Repeat verbatim only the lines from the opening of the material below through the one that contains "was: Bleistift/gelb".

[DATA EXTRACT]:
####################

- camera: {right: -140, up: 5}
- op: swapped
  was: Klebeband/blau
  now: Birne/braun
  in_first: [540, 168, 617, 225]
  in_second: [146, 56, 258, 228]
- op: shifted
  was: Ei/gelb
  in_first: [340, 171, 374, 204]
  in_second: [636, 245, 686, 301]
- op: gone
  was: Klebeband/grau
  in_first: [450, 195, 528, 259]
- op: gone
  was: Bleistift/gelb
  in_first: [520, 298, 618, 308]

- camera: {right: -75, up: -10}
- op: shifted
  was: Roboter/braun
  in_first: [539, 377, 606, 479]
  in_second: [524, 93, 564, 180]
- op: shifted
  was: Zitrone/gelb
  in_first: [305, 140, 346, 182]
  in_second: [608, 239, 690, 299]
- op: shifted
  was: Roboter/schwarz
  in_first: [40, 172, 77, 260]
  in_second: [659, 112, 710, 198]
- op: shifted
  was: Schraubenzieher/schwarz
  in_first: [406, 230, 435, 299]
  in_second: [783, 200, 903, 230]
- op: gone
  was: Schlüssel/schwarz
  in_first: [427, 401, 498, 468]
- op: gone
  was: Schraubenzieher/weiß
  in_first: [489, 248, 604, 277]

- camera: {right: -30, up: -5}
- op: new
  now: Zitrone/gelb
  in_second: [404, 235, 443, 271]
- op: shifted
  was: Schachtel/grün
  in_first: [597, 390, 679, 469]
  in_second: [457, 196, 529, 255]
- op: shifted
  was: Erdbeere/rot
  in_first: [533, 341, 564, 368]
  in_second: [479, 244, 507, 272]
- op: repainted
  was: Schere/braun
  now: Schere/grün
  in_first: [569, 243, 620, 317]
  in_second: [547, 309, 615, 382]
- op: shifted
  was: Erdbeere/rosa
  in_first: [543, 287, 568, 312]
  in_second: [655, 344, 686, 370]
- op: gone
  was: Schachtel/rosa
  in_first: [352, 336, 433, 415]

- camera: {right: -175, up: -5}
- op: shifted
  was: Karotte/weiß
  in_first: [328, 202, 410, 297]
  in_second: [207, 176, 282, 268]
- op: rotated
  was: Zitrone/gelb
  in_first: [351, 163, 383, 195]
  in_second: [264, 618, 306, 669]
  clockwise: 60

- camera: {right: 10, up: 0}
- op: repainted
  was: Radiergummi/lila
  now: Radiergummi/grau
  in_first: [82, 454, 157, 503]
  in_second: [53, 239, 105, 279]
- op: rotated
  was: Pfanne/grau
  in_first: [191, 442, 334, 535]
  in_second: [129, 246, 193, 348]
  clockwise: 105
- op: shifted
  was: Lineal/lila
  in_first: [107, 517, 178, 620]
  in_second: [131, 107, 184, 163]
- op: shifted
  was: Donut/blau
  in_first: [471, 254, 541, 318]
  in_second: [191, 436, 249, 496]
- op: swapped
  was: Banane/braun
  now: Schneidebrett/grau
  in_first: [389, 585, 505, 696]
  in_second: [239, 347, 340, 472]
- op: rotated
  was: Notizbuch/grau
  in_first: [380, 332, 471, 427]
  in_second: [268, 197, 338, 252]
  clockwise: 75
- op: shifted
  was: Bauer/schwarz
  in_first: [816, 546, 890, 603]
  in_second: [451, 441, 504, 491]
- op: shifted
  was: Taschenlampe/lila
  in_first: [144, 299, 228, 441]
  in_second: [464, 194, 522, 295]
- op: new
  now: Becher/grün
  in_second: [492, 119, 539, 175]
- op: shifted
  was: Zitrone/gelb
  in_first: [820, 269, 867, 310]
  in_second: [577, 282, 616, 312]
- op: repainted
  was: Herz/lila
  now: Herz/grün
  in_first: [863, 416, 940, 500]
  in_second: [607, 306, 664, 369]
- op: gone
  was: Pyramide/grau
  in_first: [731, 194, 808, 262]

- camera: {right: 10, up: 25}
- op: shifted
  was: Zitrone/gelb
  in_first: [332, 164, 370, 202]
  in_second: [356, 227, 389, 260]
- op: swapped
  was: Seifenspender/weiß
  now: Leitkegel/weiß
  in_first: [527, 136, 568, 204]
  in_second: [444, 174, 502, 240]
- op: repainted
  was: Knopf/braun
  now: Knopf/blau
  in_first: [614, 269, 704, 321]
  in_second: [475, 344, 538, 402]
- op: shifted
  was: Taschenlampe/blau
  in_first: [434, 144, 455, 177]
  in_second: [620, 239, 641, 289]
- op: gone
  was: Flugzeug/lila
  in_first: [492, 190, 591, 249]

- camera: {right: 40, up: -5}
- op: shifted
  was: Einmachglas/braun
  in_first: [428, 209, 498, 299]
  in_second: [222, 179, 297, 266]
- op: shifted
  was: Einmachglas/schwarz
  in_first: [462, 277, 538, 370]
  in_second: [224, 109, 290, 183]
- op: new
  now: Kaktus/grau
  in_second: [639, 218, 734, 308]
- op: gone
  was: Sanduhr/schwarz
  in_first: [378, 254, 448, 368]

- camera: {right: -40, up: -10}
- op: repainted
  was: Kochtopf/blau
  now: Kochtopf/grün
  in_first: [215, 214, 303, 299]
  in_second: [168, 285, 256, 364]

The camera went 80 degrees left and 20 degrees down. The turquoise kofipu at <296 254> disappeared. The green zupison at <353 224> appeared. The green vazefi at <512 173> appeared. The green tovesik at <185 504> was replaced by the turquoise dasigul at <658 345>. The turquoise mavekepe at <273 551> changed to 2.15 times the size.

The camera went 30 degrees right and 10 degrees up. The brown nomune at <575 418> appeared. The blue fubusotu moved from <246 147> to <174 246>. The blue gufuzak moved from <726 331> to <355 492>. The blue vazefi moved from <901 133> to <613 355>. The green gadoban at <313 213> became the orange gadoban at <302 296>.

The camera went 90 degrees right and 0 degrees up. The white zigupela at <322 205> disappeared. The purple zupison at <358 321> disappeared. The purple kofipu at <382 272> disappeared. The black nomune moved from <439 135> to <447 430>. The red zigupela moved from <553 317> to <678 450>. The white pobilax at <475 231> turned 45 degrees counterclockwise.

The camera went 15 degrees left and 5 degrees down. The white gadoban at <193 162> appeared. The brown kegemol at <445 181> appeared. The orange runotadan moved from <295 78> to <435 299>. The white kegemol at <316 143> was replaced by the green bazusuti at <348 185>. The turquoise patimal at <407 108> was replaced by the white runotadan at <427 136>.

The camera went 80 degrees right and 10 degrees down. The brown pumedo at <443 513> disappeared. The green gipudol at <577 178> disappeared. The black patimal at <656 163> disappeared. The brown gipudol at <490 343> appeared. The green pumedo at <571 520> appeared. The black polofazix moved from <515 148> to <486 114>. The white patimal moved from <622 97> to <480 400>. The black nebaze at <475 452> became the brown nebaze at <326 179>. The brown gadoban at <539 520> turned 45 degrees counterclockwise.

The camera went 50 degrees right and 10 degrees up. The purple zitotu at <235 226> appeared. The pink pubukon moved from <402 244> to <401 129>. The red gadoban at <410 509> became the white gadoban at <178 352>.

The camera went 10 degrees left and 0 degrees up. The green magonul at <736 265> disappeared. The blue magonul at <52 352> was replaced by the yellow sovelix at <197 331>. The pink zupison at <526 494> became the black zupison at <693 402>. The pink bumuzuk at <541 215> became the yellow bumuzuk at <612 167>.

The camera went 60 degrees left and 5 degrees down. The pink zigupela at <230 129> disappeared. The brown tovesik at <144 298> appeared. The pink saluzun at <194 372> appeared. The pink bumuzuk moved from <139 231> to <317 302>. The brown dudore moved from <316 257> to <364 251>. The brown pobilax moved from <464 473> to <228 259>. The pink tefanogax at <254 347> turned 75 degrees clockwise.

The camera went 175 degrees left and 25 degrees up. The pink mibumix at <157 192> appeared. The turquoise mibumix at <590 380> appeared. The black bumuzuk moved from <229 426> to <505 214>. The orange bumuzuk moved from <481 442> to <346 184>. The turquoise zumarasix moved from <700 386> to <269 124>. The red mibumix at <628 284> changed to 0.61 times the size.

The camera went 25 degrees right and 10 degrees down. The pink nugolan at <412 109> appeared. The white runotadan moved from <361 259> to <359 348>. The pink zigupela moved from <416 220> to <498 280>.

####################

[OUTPUT FOR THIS EXERCISE]:
- camera: {right: -140, up: 5}
- op: swapped
  was: Klebeband/blau
  now: Birne/braun
  in_first: [540, 168, 617, 225]
  in_second: [146, 56, 258, 228]
- op: shifted
  was: Ei/gelb
  in_first: [340, 171, 374, 204]
  in_second: [636, 245, 686, 301]
- op: gone
  was: Klebeband/grau
  in_first: [450, 195, 528, 259]
- op: gone
  was: Bleistift/gelb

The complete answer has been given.